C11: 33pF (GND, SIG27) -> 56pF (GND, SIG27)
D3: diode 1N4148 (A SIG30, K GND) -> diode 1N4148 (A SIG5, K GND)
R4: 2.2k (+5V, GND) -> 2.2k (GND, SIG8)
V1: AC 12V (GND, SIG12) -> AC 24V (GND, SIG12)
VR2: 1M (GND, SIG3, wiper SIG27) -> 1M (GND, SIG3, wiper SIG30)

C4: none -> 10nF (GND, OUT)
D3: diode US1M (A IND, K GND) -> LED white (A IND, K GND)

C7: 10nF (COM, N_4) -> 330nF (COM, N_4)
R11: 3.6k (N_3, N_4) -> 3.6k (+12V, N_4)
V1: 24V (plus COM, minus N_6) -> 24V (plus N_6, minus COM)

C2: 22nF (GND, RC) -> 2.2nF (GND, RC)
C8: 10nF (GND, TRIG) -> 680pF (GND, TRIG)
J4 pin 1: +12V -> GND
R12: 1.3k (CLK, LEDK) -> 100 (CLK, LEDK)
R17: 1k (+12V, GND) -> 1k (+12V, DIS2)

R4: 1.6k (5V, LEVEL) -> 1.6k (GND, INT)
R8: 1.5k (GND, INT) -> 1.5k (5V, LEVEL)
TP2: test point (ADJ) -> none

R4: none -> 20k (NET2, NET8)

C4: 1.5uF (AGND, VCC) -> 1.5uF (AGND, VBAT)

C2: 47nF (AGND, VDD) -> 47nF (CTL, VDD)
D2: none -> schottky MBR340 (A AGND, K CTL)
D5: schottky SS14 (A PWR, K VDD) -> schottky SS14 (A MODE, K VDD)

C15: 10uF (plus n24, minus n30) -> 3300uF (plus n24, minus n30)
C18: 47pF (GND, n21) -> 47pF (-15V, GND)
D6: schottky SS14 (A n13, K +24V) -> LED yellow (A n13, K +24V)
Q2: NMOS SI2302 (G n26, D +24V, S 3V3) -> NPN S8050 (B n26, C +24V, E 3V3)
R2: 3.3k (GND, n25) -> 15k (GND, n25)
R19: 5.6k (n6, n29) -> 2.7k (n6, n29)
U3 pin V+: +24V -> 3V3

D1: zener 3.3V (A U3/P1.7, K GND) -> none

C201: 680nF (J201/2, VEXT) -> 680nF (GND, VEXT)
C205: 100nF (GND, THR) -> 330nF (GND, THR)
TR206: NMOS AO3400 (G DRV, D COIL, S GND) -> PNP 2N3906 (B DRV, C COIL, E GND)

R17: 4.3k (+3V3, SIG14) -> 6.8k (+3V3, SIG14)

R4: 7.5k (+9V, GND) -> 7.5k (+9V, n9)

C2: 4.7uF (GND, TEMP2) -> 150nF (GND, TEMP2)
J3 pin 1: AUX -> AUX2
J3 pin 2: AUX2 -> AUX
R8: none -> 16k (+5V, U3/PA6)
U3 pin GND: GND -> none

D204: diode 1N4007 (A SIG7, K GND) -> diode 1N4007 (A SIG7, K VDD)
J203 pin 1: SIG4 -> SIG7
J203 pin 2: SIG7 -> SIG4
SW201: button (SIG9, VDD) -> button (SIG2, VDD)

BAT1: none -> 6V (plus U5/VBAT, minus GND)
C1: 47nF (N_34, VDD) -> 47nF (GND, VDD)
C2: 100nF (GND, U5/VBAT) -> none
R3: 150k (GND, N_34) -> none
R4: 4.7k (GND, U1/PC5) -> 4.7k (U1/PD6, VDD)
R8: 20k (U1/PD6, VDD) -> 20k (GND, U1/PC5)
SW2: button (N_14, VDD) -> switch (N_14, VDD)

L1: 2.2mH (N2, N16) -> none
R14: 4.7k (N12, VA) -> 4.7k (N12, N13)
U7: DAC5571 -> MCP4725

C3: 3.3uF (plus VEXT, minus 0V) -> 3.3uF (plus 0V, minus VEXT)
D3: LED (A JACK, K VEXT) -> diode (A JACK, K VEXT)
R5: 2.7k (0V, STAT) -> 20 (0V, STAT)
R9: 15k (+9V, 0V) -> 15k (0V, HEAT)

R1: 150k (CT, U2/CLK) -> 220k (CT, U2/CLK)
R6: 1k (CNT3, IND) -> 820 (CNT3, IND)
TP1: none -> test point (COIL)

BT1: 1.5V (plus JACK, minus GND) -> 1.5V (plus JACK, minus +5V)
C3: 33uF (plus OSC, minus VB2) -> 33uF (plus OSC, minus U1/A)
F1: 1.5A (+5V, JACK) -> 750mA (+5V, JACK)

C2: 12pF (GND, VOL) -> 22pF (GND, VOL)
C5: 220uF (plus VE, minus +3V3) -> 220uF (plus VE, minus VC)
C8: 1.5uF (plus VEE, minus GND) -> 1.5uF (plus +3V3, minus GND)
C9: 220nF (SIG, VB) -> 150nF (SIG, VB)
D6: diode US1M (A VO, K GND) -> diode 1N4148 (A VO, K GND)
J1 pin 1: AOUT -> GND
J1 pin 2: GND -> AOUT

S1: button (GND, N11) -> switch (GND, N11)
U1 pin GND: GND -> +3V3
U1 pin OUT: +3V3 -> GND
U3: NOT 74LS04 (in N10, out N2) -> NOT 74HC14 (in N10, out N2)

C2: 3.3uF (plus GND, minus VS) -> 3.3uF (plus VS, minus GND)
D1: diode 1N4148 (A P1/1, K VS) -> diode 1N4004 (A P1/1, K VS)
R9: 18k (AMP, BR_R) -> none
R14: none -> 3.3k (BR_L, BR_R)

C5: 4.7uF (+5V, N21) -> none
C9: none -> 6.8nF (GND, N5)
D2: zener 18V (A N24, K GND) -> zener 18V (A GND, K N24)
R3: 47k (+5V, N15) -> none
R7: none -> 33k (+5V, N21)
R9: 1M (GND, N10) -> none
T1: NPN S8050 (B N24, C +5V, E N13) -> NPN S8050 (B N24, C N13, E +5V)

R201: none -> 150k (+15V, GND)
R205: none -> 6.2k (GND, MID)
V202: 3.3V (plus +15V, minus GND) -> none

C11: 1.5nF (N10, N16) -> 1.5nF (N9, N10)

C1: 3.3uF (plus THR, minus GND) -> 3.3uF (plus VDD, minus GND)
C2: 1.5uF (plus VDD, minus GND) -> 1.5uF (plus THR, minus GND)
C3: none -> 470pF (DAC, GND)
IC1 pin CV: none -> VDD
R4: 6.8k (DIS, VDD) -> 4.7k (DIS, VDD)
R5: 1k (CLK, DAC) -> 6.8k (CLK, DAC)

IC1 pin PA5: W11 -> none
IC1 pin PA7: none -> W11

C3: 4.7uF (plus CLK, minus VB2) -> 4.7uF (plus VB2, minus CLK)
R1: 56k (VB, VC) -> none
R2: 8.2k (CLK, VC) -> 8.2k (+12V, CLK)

TASK DESCRIPTION:
For each line above that contains "NMOS", make a copy.

WRITTEN ANSWER:
Q2: NMOS SI2302 (G n26, D +24V, S 3V3) -> NPN S8050 (B n26, C +24V, E 3V3)
TR206: NMOS AO3400 (G DRV, D COIL, S GND) -> PNP 2N3906 (B DRV, C COIL, E GND)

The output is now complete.